**Task statement:** Nothing but the lines from the one with "none -> orange brick G2:G3 level 2" down to the one with "orange brick M12:N13" should be returned, exactly and with both ends included, from the material below.

*** Opening of Provided data ***

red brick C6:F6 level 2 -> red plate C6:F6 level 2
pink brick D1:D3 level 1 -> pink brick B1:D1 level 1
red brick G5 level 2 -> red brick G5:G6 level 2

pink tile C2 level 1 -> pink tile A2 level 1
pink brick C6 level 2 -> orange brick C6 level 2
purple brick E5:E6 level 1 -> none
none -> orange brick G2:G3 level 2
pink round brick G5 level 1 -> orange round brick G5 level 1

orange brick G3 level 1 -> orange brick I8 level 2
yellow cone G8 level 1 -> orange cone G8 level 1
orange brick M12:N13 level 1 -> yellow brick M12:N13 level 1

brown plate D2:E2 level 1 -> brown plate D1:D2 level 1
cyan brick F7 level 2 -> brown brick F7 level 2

*** Close of Provided data ***
*** Opening of Provided data ***

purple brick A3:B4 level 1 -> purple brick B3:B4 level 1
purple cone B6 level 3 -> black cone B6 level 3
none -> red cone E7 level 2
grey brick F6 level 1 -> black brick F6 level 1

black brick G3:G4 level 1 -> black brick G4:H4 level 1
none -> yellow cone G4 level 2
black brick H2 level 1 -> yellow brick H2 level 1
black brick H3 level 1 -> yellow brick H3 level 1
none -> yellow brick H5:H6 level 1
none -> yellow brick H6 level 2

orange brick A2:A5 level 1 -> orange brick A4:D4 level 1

*** Close of Provided data ***

**Task solution:**
none -> orange brick G2:G3 level 2
pink round brick G5 level 1 -> orange round brick G5 level 1

orange brick G3 level 1 -> orange brick I8 level 2
yellow cone G8 level 1 -> orange cone G8 level 1
orange brick M12:N13 level 1 -> yellow brick M12:N13 level 1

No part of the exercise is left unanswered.